*** Provided entries
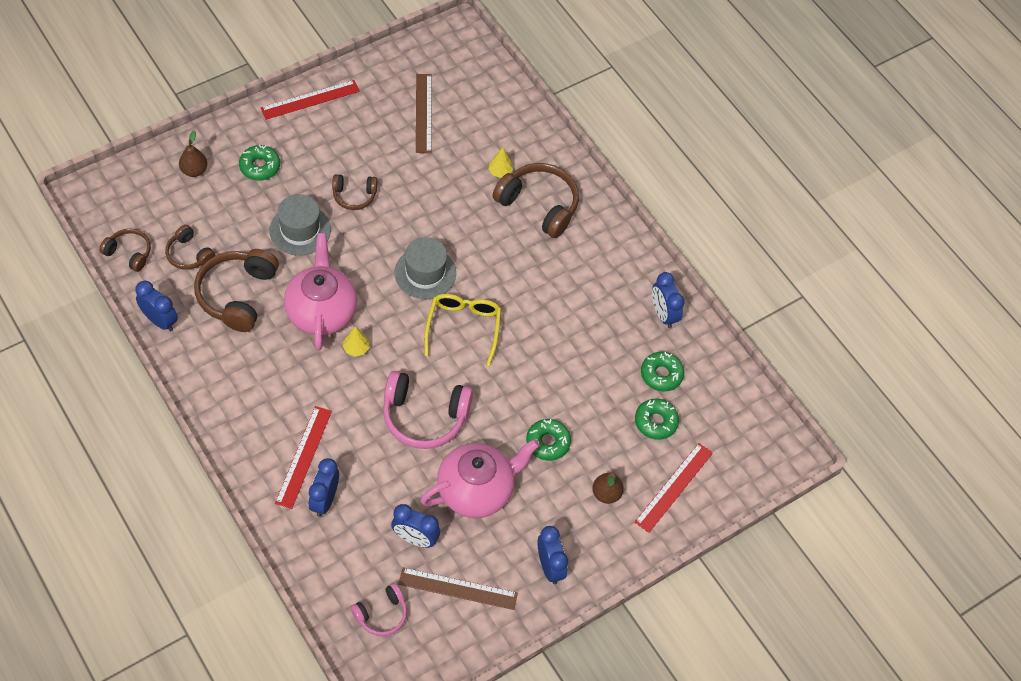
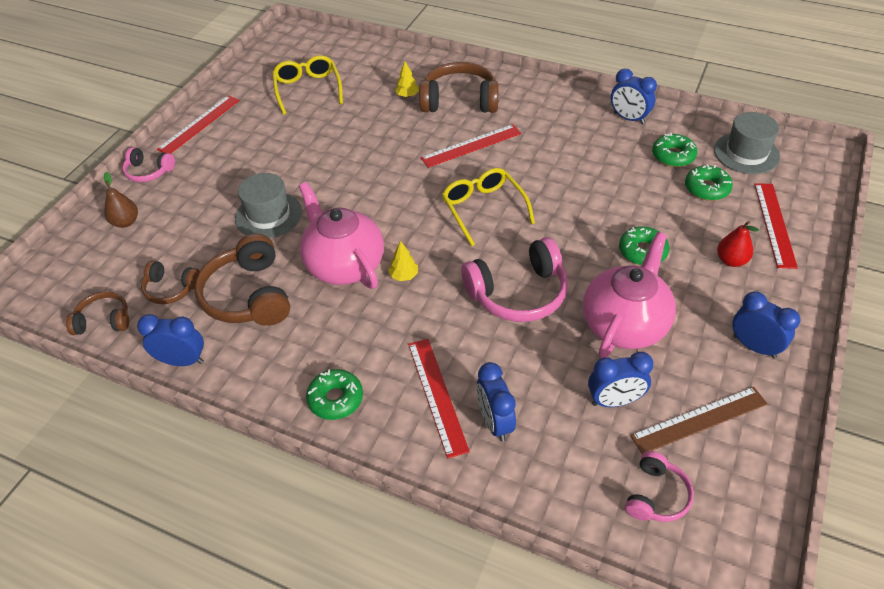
camera: 25 degrees left, 10 degrees down
(240, 128) = (149, 172): none -> pink headphones
(260, 166) = (190, 189): green donut -> green donut (335, 399)
(354, 196) = (297, 168): brown headphones -> none
(423, 113) = (308, 89): brown ruler -> yellow glasses
(425, 273) = (412, 188): grey hat -> grey hat (746, 153)
(507, 259) = (471, 145): none -> red ruler
(606, 494) = (731, 260): brown pear -> red pear

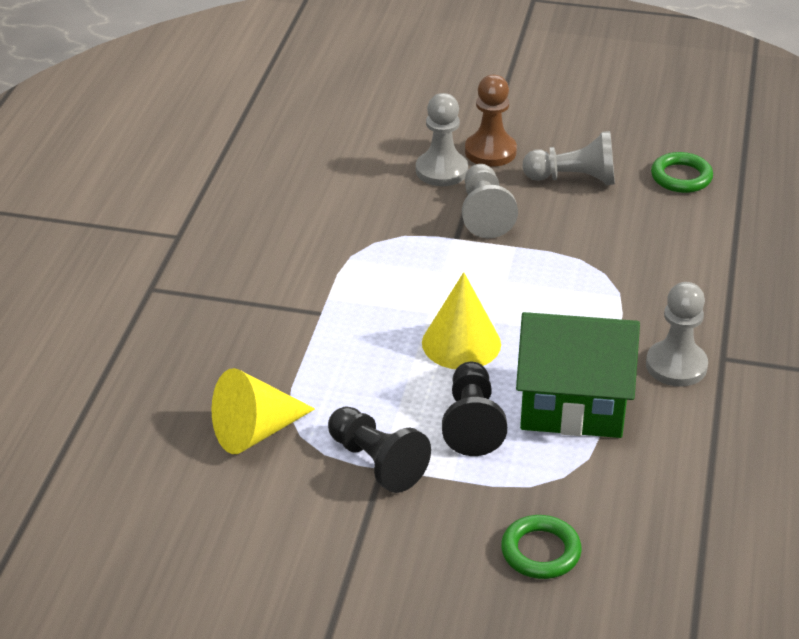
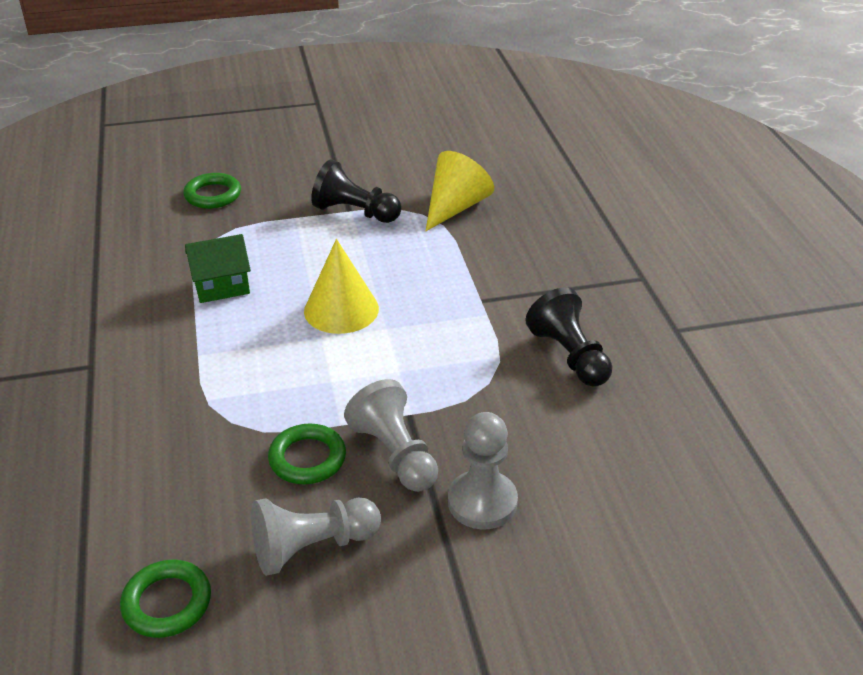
camera: 155 degrees right, 0 degrees up
(472, 423) = (299, 253): black pawn -> black pawn (569, 356)
(490, 151) = (441, 557): brown pawn -> none
(553, 230) = (307, 458): none -> green ring
(572, 406) = (221, 286): green house -> green house, size x0.57
(676, 366) = (135, 345): grey pawn -> none

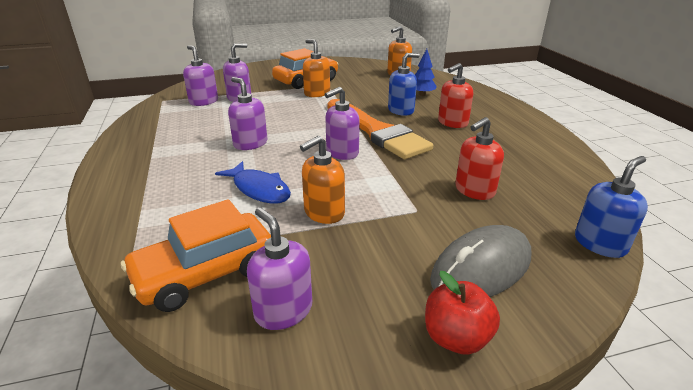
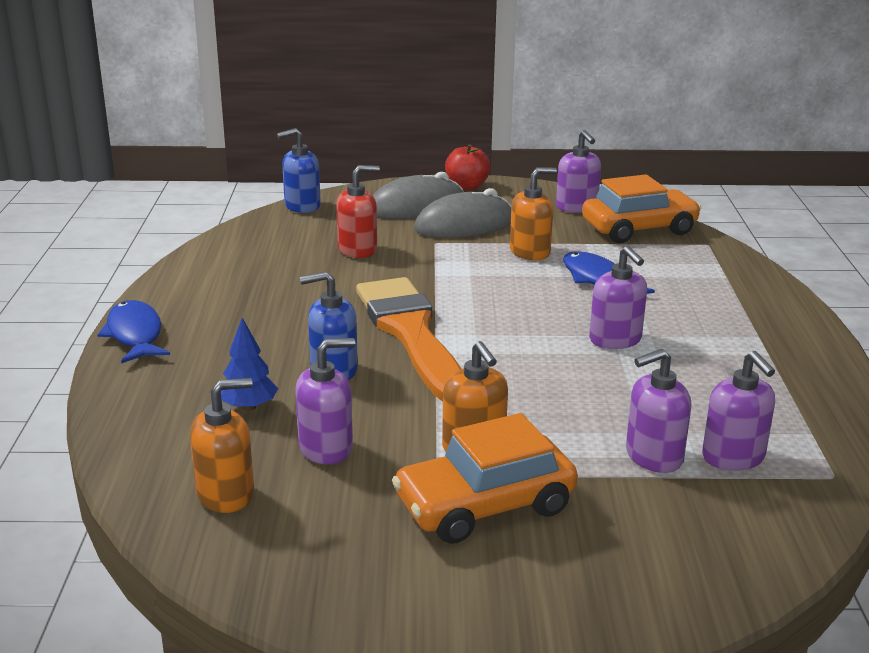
camera: 165 degrees left, 5 degrees down
(342, 153) = (482, 308): purple soap dispenser -> purple soap dispenser (326, 448)
(406, 243) = (464, 225): none -> grey mouse
(452, 123) = (274, 332): red soap dispenser -> none
(521, 113) = (135, 334): none -> blue fish

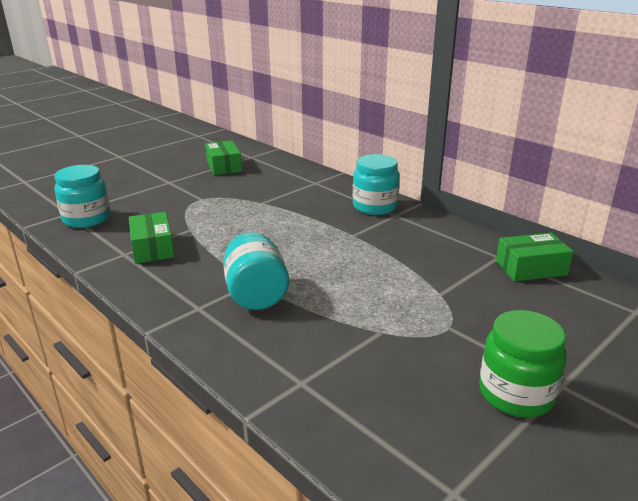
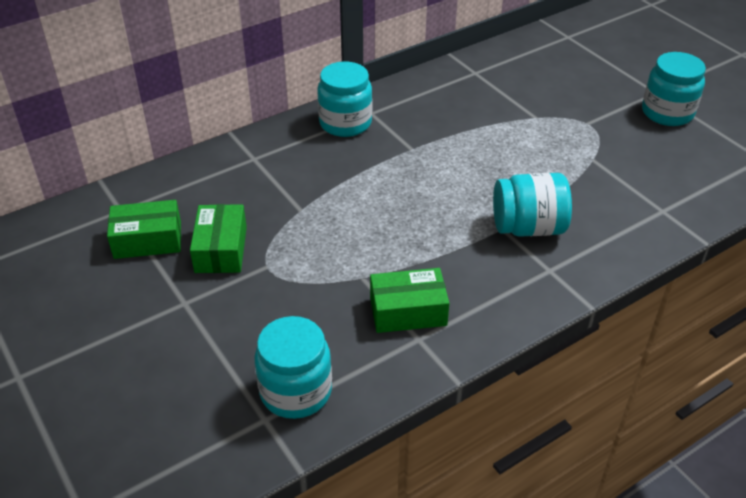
camera: 80 degrees left, 15 degrees up
(516, 394) = (667, 113): green jar -> turquoise jar
(531, 268) = (499, 62): green box -> green box (221, 249)

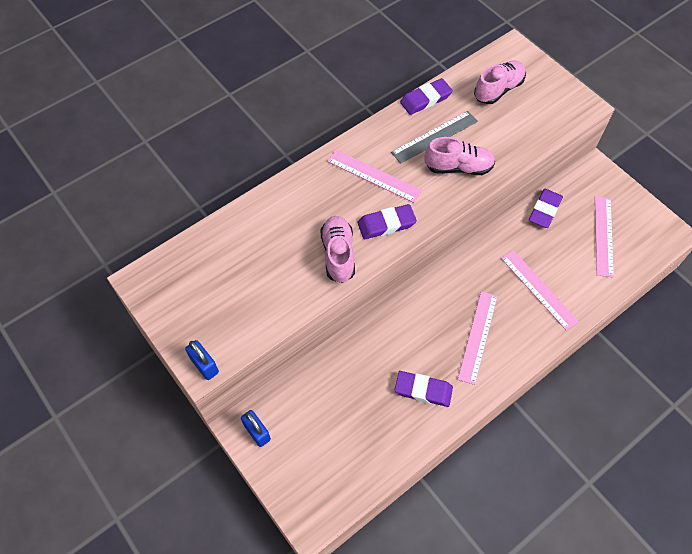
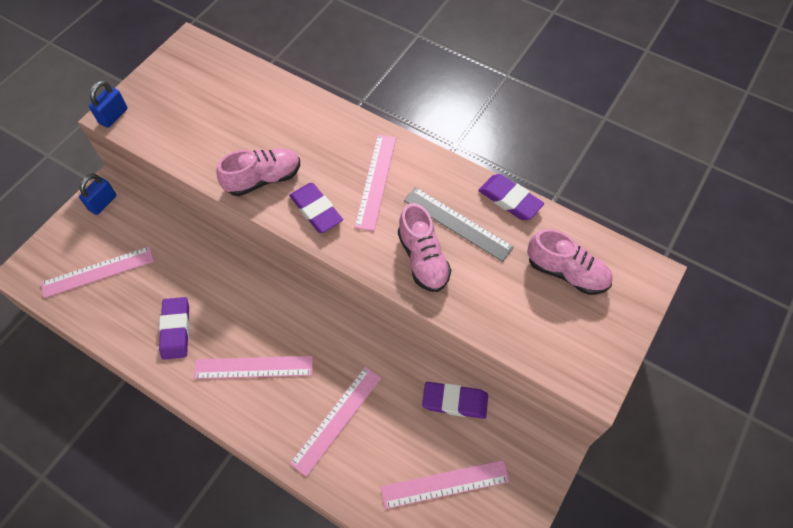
camera: 70 degrees right, 0 degrees up
(338, 449) = (98, 272): none -> pink ruler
******
Exercise:
Starting with the line that contains "camera: 80 degrees left, 15 degrees up", print every line through the end of the data exactly as written; omit all pictures and add nothing else.

Solved exercise:
camera: 80 degrees left, 15 degrees up
(516, 394) = (667, 113): green jar -> turquoise jar
(531, 268) = (499, 62): green box -> green box (221, 249)

camera: 70 degrees right, 0 degrees up
(338, 449) = (98, 272): none -> pink ruler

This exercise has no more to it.